##### Records shown #####

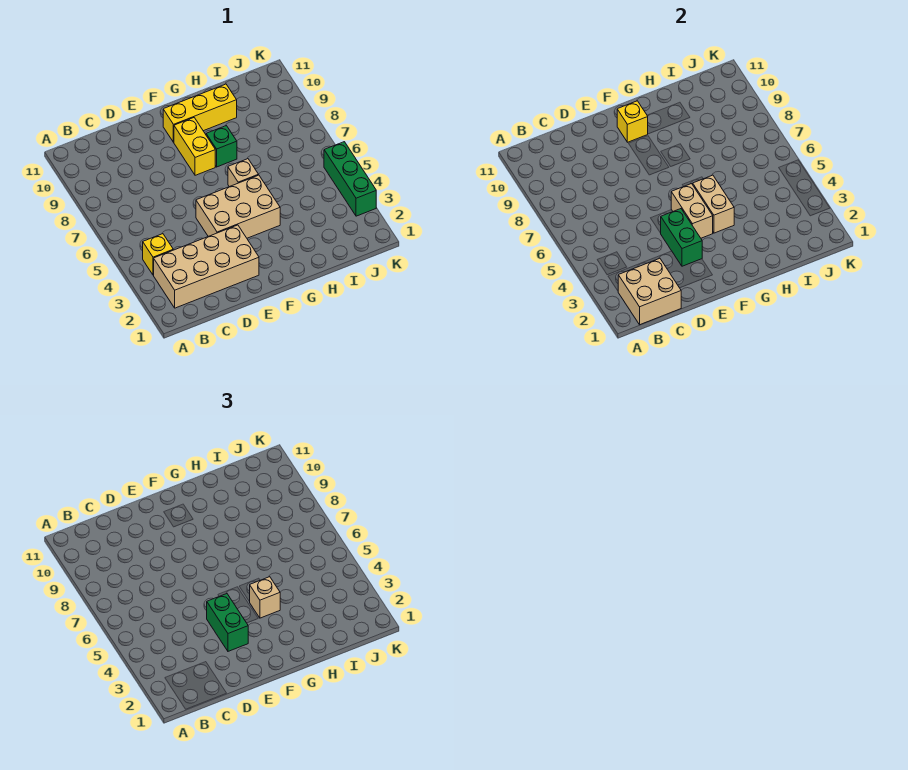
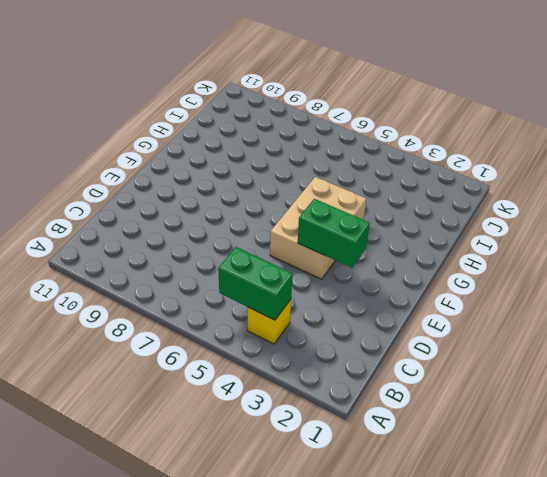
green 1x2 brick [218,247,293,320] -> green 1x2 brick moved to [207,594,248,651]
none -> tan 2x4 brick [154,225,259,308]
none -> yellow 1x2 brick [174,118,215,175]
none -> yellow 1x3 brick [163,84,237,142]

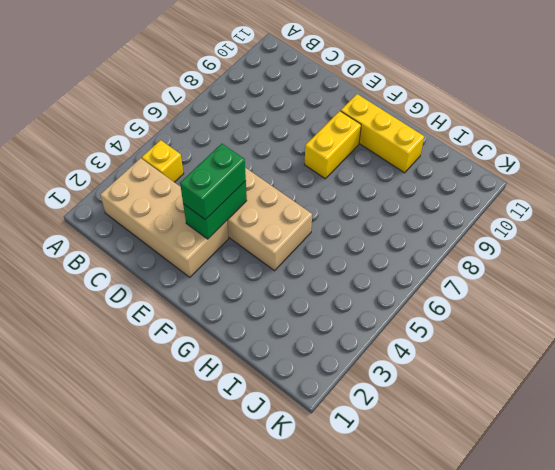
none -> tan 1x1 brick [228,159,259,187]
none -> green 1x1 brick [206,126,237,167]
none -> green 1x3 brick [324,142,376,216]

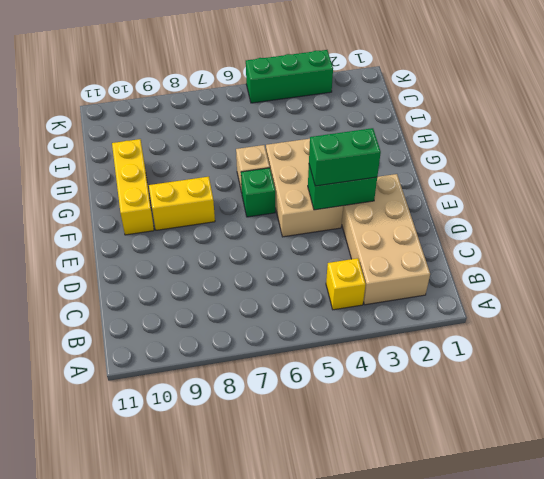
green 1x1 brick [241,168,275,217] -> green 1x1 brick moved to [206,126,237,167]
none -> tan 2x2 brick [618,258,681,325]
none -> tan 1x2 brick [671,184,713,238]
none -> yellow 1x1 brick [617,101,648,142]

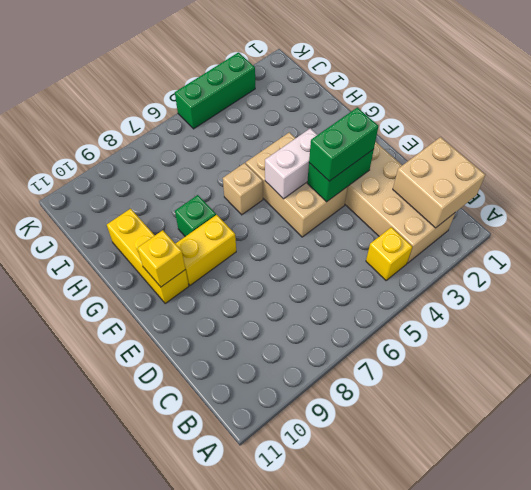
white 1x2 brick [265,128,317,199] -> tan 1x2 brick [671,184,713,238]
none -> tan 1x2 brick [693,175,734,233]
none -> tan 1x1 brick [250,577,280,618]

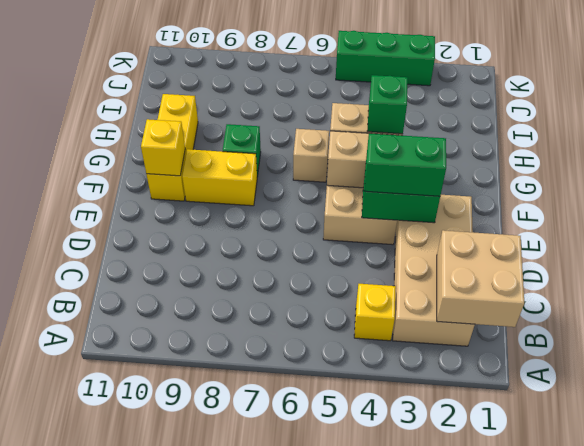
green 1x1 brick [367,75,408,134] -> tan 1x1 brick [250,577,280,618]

#####

The task: Each line of the records that holds the word "moved" should be copied out.

Your solution:
green 1x2 brick [218,247,293,320] -> green 1x2 brick moved to [207,594,248,651]
green 1x1 brick [241,168,275,217] -> green 1x1 brick moved to [206,126,237,167]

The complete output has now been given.